*Requirement:*
Skipping any pictures, repeat exactly and only the lines from the one that holds "LIGHT pin OUT: D1 -> D2" to the last line of the material, both included.

*Provided material:*
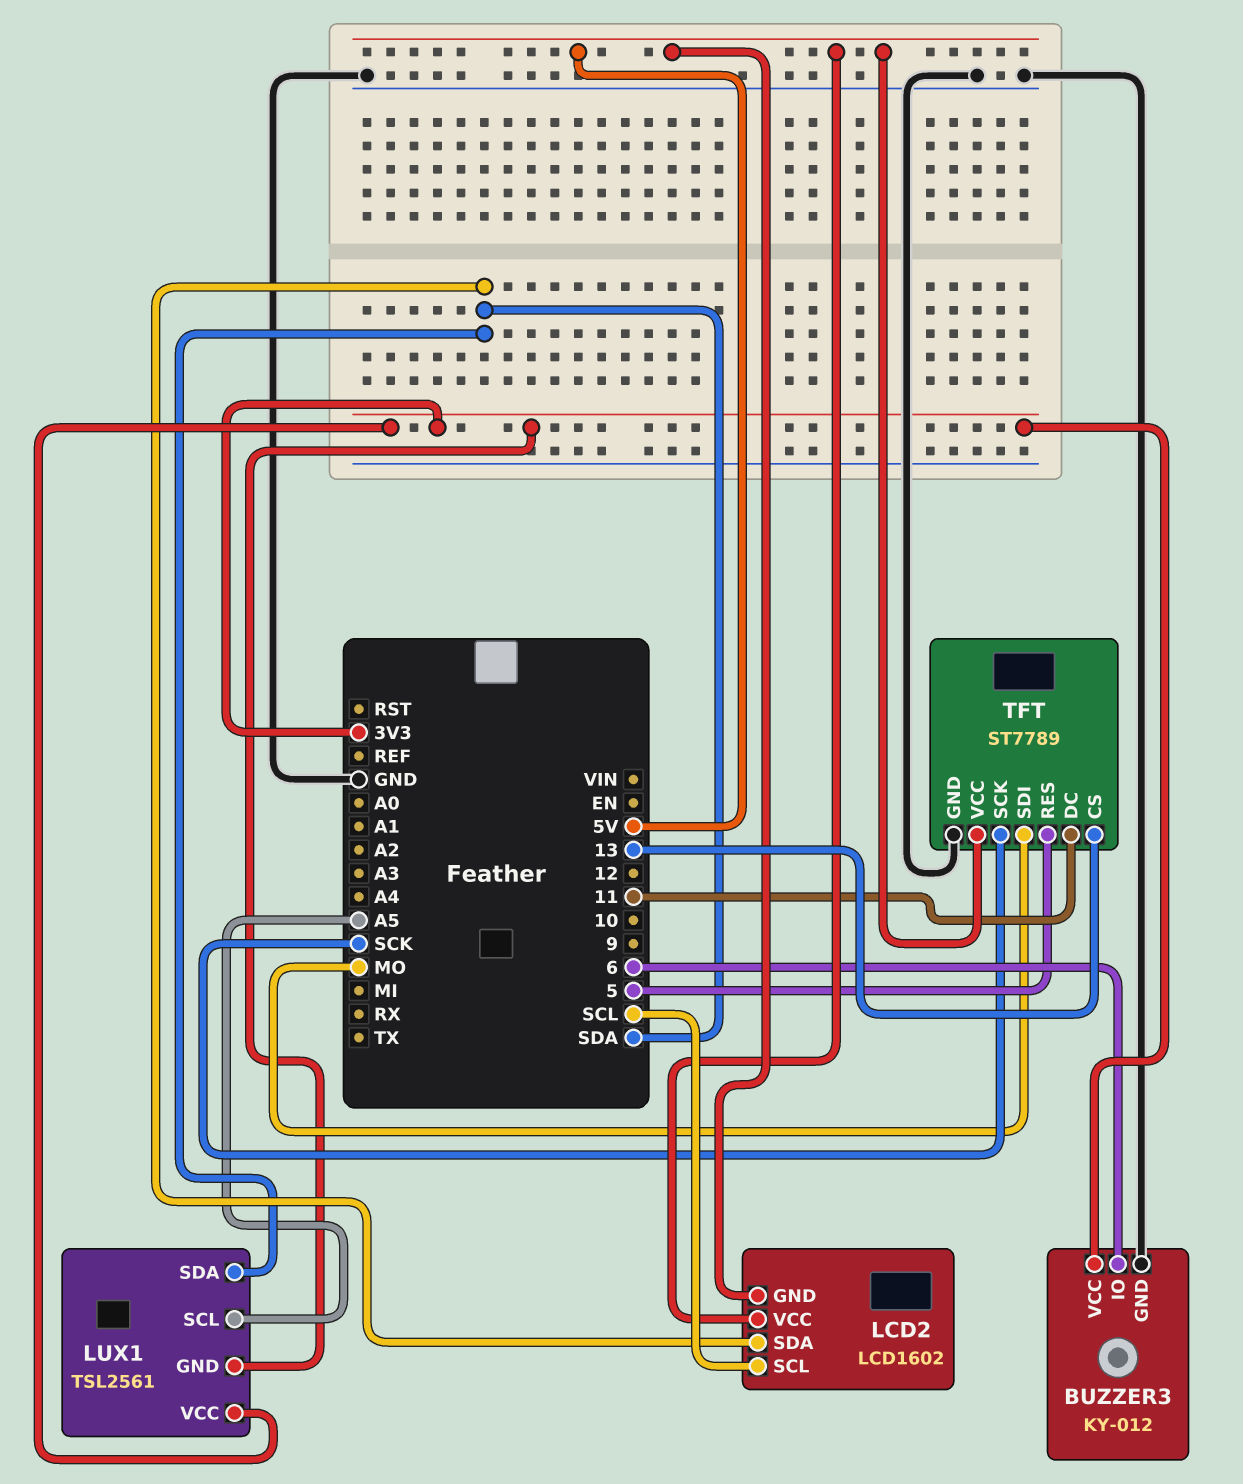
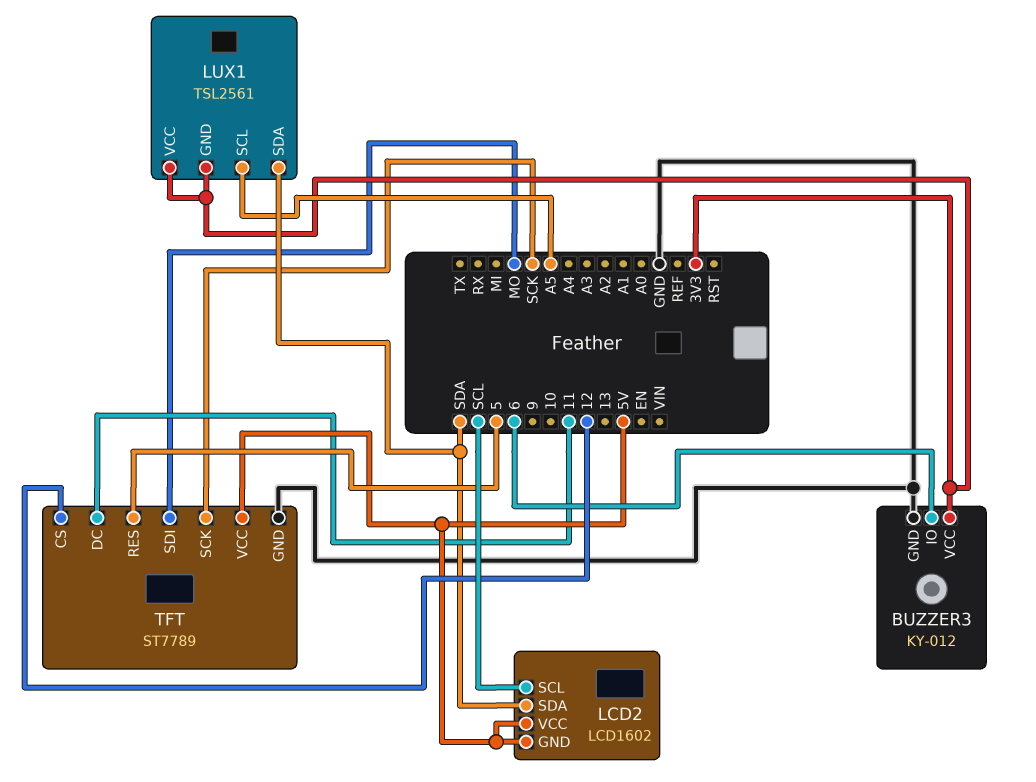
TFT pin CS: 13 -> 12

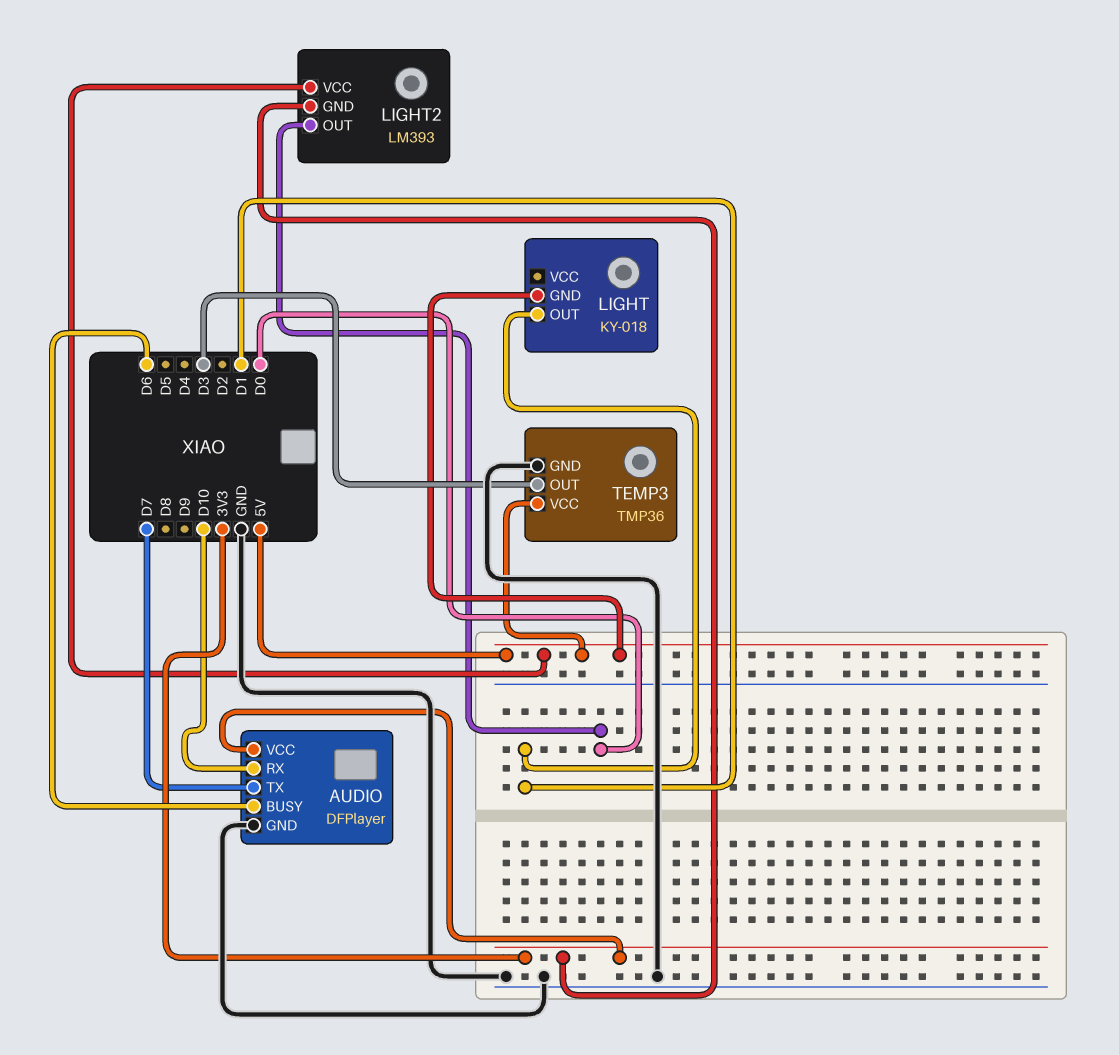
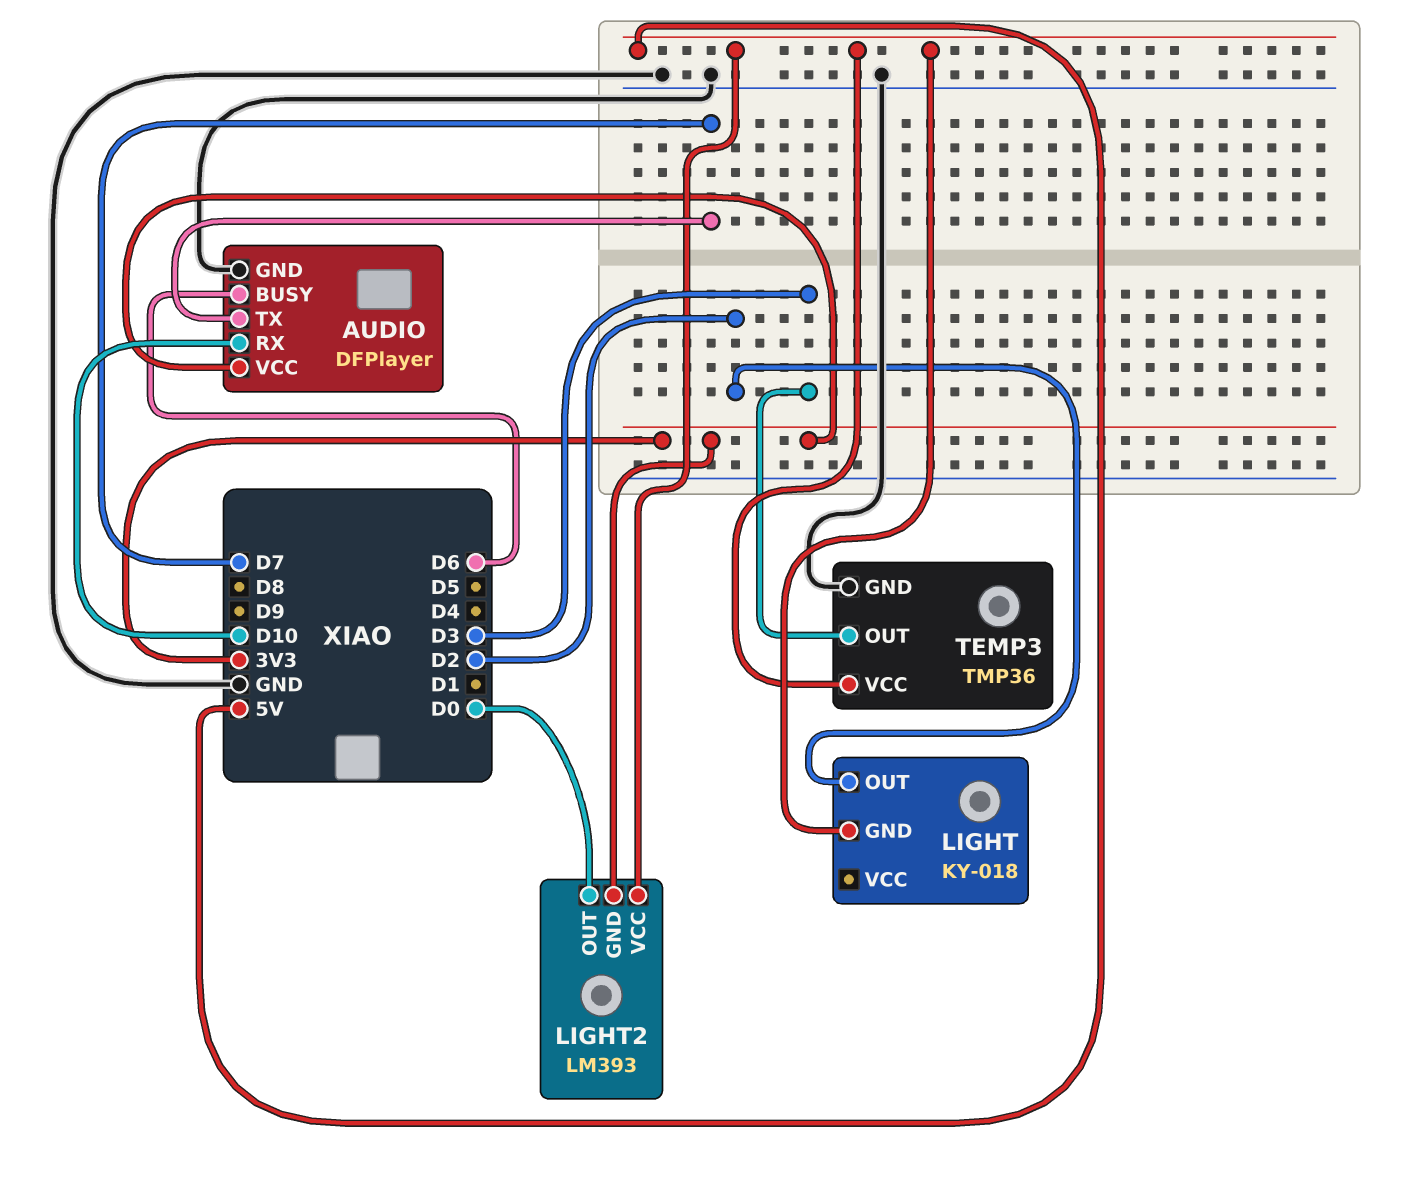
LIGHT pin OUT: D1 -> D2

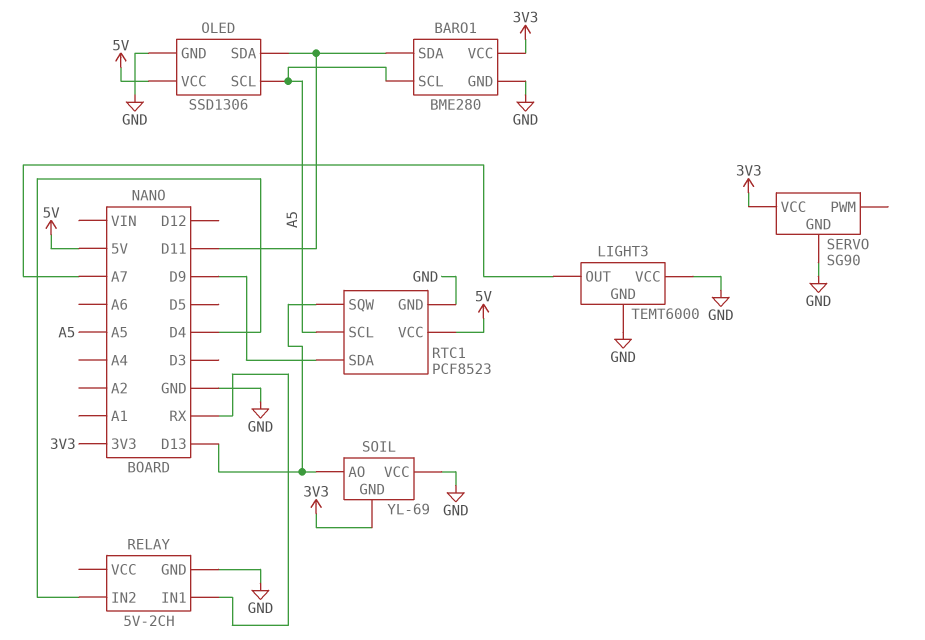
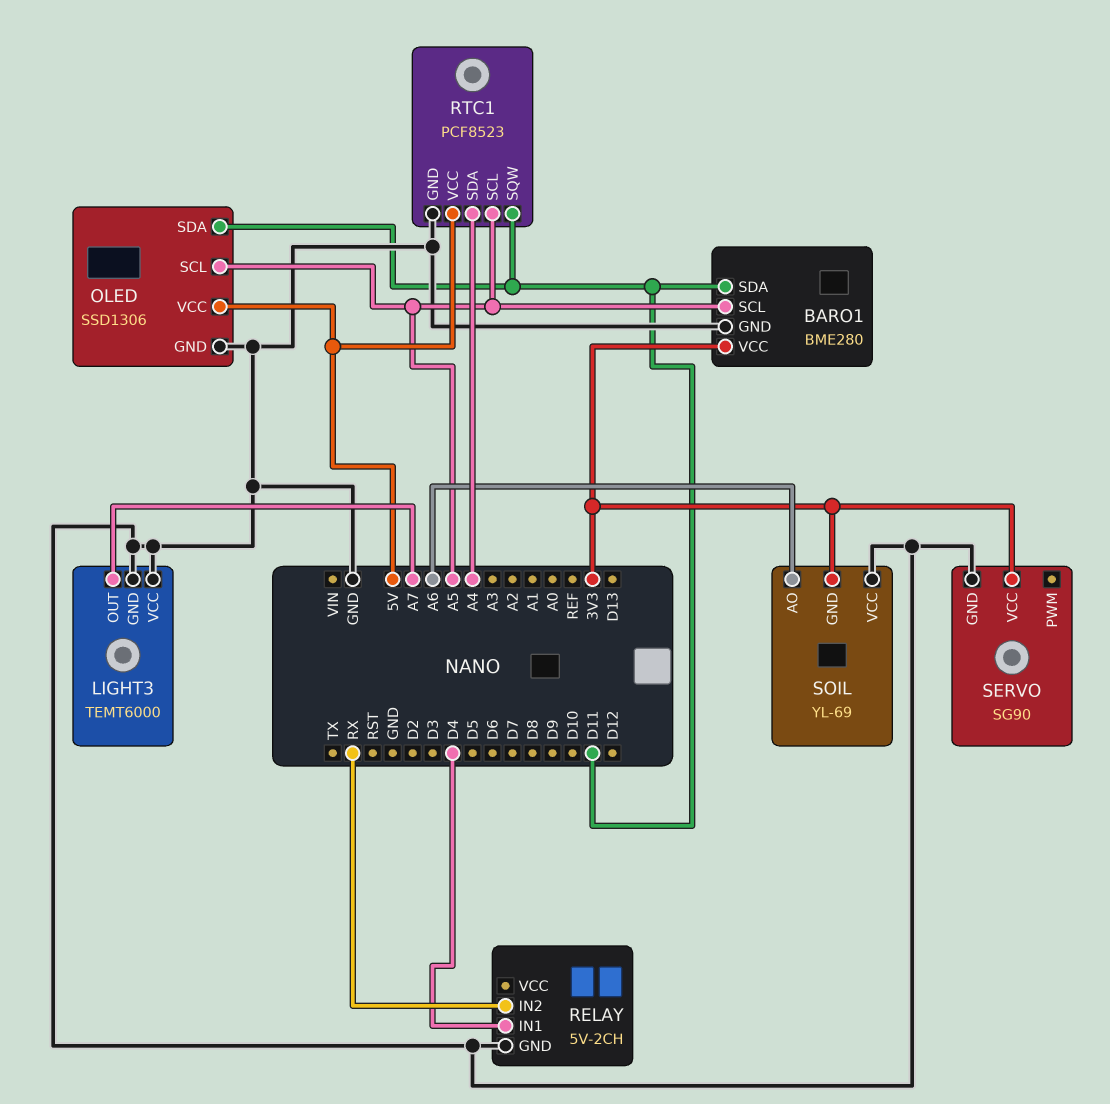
RELAY pin IN1: RX -> D4
RELAY pin IN2: D4 -> RX
RTC1 pin SDA: D9 -> A4
RTC1 pin SQW: D13 -> D11
SOIL pin AO: D13 -> A6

*Answer section:*
LIGHT pin OUT: D1 -> D2

RELAY pin IN1: RX -> D4
RELAY pin IN2: D4 -> RX
RTC1 pin SDA: D9 -> A4
RTC1 pin SQW: D13 -> D11
SOIL pin AO: D13 -> A6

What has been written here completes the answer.